#### Task objective:
Line by line, copy the listing below exactly.

═══ Information shown ═══

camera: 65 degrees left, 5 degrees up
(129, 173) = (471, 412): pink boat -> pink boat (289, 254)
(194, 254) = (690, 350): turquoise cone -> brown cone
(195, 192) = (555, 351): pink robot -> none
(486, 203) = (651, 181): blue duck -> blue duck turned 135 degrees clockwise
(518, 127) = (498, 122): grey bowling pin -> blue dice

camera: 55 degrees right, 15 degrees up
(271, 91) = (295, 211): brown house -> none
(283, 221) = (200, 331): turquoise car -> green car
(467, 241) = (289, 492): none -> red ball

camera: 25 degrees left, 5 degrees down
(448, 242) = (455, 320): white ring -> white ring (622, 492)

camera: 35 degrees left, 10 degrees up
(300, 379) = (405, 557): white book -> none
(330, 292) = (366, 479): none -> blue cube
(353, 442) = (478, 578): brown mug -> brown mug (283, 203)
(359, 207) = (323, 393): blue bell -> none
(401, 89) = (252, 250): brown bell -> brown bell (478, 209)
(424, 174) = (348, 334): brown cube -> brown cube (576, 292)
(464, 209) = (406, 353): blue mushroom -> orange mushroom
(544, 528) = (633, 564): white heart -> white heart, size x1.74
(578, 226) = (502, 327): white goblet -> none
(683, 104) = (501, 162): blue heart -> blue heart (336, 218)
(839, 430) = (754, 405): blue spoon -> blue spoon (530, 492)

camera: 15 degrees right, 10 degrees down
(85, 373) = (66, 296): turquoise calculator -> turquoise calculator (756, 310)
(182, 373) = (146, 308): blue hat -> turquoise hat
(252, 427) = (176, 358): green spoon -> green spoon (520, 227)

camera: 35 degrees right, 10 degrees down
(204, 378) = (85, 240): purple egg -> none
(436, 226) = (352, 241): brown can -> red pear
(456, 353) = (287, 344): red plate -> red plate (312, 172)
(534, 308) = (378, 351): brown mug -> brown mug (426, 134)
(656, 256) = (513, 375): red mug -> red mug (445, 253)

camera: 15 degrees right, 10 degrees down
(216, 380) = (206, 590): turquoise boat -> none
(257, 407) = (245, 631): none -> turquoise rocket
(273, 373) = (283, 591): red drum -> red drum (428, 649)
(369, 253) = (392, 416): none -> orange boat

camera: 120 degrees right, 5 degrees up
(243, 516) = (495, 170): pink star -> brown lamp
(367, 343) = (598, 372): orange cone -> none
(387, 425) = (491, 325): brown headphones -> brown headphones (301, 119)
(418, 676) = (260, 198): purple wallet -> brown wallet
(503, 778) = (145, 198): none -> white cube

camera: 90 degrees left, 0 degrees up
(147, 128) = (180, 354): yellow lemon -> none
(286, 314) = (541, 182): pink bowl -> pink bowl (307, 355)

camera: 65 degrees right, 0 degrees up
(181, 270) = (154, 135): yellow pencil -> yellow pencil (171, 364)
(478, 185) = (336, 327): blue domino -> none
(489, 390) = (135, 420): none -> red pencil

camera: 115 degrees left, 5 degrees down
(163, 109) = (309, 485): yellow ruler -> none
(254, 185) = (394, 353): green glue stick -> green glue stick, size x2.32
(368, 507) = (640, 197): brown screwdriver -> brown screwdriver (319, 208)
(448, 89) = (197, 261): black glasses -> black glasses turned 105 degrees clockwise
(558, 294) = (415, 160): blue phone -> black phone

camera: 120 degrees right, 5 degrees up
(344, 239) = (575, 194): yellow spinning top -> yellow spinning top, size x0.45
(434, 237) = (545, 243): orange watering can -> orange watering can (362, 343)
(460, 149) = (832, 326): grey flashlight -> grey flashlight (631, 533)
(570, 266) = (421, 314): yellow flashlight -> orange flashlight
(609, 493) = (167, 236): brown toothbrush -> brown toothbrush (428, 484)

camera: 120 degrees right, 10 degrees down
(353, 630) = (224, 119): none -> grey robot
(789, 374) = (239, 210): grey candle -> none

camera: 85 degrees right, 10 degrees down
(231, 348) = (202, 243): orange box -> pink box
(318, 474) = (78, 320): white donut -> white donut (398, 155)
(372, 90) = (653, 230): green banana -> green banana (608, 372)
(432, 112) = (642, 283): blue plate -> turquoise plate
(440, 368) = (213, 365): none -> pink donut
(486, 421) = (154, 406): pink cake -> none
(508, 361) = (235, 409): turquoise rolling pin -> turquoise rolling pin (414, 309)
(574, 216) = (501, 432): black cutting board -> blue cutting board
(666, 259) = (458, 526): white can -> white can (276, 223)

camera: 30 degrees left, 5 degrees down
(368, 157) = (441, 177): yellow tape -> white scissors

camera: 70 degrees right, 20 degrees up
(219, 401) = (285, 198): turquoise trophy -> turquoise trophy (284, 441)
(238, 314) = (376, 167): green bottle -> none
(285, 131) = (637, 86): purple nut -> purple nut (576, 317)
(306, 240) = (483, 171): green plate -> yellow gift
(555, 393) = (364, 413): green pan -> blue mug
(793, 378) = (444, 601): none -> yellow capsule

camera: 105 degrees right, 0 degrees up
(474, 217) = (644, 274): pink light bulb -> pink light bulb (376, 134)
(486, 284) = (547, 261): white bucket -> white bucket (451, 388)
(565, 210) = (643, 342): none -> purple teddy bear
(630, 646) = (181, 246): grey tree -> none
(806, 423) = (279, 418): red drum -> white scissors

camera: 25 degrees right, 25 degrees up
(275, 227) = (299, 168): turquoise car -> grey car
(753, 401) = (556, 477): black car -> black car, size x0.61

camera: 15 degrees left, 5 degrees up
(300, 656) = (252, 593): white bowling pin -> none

═══

#### The completed task:
camera: 65 degrees left, 5 degrees up
(129, 173) = (471, 412): pink boat -> pink boat (289, 254)
(194, 254) = (690, 350): turquoise cone -> brown cone
(195, 192) = (555, 351): pink robot -> none
(486, 203) = (651, 181): blue duck -> blue duck turned 135 degrees clockwise
(518, 127) = (498, 122): grey bowling pin -> blue dice

camera: 55 degrees right, 15 degrees up
(271, 91) = (295, 211): brown house -> none
(283, 221) = (200, 331): turquoise car -> green car
(467, 241) = (289, 492): none -> red ball

camera: 25 degrees left, 5 degrees down
(448, 242) = (455, 320): white ring -> white ring (622, 492)

camera: 35 degrees left, 10 degrees up
(300, 379) = (405, 557): white book -> none
(330, 292) = (366, 479): none -> blue cube
(353, 442) = (478, 578): brown mug -> brown mug (283, 203)
(359, 207) = (323, 393): blue bell -> none
(401, 89) = (252, 250): brown bell -> brown bell (478, 209)
(424, 174) = (348, 334): brown cube -> brown cube (576, 292)
(464, 209) = (406, 353): blue mushroom -> orange mushroom
(544, 528) = (633, 564): white heart -> white heart, size x1.74
(578, 226) = (502, 327): white goblet -> none
(683, 104) = (501, 162): blue heart -> blue heart (336, 218)
(839, 430) = (754, 405): blue spoon -> blue spoon (530, 492)

camera: 15 degrees right, 10 degrees down
(85, 373) = (66, 296): turquoise calculator -> turquoise calculator (756, 310)
(182, 373) = (146, 308): blue hat -> turquoise hat
(252, 427) = (176, 358): green spoon -> green spoon (520, 227)

camera: 35 degrees right, 10 degrees down
(204, 378) = (85, 240): purple egg -> none
(436, 226) = (352, 241): brown can -> red pear
(456, 353) = (287, 344): red plate -> red plate (312, 172)
(534, 308) = (378, 351): brown mug -> brown mug (426, 134)
(656, 256) = (513, 375): red mug -> red mug (445, 253)

camera: 15 degrees right, 10 degrees down
(216, 380) = (206, 590): turquoise boat -> none
(257, 407) = (245, 631): none -> turquoise rocket
(273, 373) = (283, 591): red drum -> red drum (428, 649)
(369, 253) = (392, 416): none -> orange boat

camera: 120 degrees right, 5 degrees up
(243, 516) = (495, 170): pink star -> brown lamp
(367, 343) = (598, 372): orange cone -> none
(387, 425) = (491, 325): brown headphones -> brown headphones (301, 119)
(418, 676) = (260, 198): purple wallet -> brown wallet
(503, 778) = (145, 198): none -> white cube

camera: 90 degrees left, 0 degrees up
(147, 128) = (180, 354): yellow lemon -> none
(286, 314) = (541, 182): pink bowl -> pink bowl (307, 355)

camera: 65 degrees right, 0 degrees up
(181, 270) = (154, 135): yellow pencil -> yellow pencil (171, 364)
(478, 185) = (336, 327): blue domino -> none
(489, 390) = (135, 420): none -> red pencil

camera: 115 degrees left, 5 degrees down
(163, 109) = (309, 485): yellow ruler -> none
(254, 185) = (394, 353): green glue stick -> green glue stick, size x2.32
(368, 507) = (640, 197): brown screwdriver -> brown screwdriver (319, 208)
(448, 89) = (197, 261): black glasses -> black glasses turned 105 degrees clockwise
(558, 294) = (415, 160): blue phone -> black phone

camera: 120 degrees right, 5 degrees up
(344, 239) = (575, 194): yellow spinning top -> yellow spinning top, size x0.45
(434, 237) = (545, 243): orange watering can -> orange watering can (362, 343)
(460, 149) = (832, 326): grey flashlight -> grey flashlight (631, 533)
(570, 266) = (421, 314): yellow flashlight -> orange flashlight
(609, 493) = (167, 236): brown toothbrush -> brown toothbrush (428, 484)

camera: 120 degrees right, 10 degrees down
(353, 630) = (224, 119): none -> grey robot
(789, 374) = (239, 210): grey candle -> none

camera: 85 degrees right, 10 degrees down
(231, 348) = (202, 243): orange box -> pink box
(318, 474) = (78, 320): white donut -> white donut (398, 155)
(372, 90) = (653, 230): green banana -> green banana (608, 372)
(432, 112) = (642, 283): blue plate -> turquoise plate
(440, 368) = (213, 365): none -> pink donut
(486, 421) = (154, 406): pink cake -> none
(508, 361) = (235, 409): turquoise rolling pin -> turquoise rolling pin (414, 309)
(574, 216) = (501, 432): black cutting board -> blue cutting board
(666, 259) = (458, 526): white can -> white can (276, 223)

camera: 30 degrees left, 5 degrees down
(368, 157) = (441, 177): yellow tape -> white scissors

camera: 70 degrees right, 20 degrees up
(219, 401) = (285, 198): turquoise trophy -> turquoise trophy (284, 441)
(238, 314) = (376, 167): green bottle -> none
(285, 131) = (637, 86): purple nut -> purple nut (576, 317)
(306, 240) = (483, 171): green plate -> yellow gift
(555, 393) = (364, 413): green pan -> blue mug
(793, 378) = (444, 601): none -> yellow capsule

camera: 105 degrees right, 0 degrees up
(474, 217) = (644, 274): pink light bulb -> pink light bulb (376, 134)
(486, 284) = (547, 261): white bucket -> white bucket (451, 388)
(565, 210) = (643, 342): none -> purple teddy bear
(630, 646) = (181, 246): grey tree -> none
(806, 423) = (279, 418): red drum -> white scissors

camera: 25 degrees right, 25 degrees up
(275, 227) = (299, 168): turquoise car -> grey car
(753, 401) = (556, 477): black car -> black car, size x0.61

camera: 15 degrees left, 5 degrees up
(300, 656) = (252, 593): white bowling pin -> none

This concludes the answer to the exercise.